**ASSIGNMENT**
Return, exactly as written, every line from the first line of the data below through the line that contains "blue camera [227,481,277,534] -> none".

[Object state change records]
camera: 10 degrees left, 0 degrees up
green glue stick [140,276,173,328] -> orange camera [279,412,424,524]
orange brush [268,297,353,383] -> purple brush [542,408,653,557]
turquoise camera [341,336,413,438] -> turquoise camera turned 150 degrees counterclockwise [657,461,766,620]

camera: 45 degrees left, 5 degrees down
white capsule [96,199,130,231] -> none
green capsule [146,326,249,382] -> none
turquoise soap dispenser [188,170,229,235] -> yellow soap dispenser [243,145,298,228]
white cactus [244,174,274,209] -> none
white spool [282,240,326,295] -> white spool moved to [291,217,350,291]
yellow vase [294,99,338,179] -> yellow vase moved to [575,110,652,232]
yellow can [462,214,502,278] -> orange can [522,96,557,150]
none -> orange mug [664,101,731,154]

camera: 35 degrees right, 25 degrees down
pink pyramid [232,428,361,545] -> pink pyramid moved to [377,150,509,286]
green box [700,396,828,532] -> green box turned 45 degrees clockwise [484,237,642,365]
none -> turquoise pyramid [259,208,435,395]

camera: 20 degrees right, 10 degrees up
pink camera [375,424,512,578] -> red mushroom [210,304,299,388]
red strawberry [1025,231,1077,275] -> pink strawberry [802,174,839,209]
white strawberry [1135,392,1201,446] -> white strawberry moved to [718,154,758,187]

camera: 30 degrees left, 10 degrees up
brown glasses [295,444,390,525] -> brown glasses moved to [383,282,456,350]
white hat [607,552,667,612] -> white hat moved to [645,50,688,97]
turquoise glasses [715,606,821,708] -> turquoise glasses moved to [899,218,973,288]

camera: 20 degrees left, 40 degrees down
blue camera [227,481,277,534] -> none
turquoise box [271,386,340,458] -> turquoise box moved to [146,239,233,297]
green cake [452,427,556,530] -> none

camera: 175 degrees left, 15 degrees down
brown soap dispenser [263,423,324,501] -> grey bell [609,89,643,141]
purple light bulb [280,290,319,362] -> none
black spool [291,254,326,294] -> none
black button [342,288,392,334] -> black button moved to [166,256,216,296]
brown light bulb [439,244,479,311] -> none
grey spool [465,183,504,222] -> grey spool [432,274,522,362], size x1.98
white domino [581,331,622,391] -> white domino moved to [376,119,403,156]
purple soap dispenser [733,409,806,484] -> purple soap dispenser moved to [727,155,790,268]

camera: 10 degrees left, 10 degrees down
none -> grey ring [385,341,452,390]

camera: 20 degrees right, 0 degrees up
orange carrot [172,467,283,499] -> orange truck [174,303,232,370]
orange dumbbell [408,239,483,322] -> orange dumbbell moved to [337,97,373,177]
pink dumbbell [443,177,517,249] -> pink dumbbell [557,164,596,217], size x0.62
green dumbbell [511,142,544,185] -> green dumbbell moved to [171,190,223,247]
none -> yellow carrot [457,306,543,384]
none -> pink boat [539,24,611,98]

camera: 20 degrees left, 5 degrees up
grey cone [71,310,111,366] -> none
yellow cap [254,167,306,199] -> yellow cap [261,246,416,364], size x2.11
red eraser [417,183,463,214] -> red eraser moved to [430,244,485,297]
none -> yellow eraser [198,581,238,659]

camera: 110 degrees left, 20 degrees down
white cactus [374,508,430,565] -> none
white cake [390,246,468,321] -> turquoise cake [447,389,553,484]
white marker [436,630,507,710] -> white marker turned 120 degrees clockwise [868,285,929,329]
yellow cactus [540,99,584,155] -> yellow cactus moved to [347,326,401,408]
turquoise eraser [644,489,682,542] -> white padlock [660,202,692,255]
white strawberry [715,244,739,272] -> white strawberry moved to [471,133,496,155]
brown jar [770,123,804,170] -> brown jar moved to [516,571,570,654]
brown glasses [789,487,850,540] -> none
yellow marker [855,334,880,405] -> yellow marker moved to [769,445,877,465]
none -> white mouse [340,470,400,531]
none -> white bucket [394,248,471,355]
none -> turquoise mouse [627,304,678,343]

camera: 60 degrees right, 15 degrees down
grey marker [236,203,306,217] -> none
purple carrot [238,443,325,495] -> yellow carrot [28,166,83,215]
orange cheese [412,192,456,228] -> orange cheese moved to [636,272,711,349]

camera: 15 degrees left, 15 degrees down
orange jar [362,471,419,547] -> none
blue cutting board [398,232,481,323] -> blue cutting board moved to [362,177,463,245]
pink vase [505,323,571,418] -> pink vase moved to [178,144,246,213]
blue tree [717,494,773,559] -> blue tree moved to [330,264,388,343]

**FINAL ANSWER**
camera: 10 degrees left, 0 degrees up
green glue stick [140,276,173,328] -> orange camera [279,412,424,524]
orange brush [268,297,353,383] -> purple brush [542,408,653,557]
turquoise camera [341,336,413,438] -> turquoise camera turned 150 degrees counterclockwise [657,461,766,620]

camera: 45 degrees left, 5 degrees down
white capsule [96,199,130,231] -> none
green capsule [146,326,249,382] -> none
turquoise soap dispenser [188,170,229,235] -> yellow soap dispenser [243,145,298,228]
white cactus [244,174,274,209] -> none
white spool [282,240,326,295] -> white spool moved to [291,217,350,291]
yellow vase [294,99,338,179] -> yellow vase moved to [575,110,652,232]
yellow can [462,214,502,278] -> orange can [522,96,557,150]
none -> orange mug [664,101,731,154]

camera: 35 degrees right, 25 degrees down
pink pyramid [232,428,361,545] -> pink pyramid moved to [377,150,509,286]
green box [700,396,828,532] -> green box turned 45 degrees clockwise [484,237,642,365]
none -> turquoise pyramid [259,208,435,395]

camera: 20 degrees right, 10 degrees up
pink camera [375,424,512,578] -> red mushroom [210,304,299,388]
red strawberry [1025,231,1077,275] -> pink strawberry [802,174,839,209]
white strawberry [1135,392,1201,446] -> white strawberry moved to [718,154,758,187]

camera: 30 degrees left, 10 degrees up
brown glasses [295,444,390,525] -> brown glasses moved to [383,282,456,350]
white hat [607,552,667,612] -> white hat moved to [645,50,688,97]
turquoise glasses [715,606,821,708] -> turquoise glasses moved to [899,218,973,288]

camera: 20 degrees left, 40 degrees down
blue camera [227,481,277,534] -> none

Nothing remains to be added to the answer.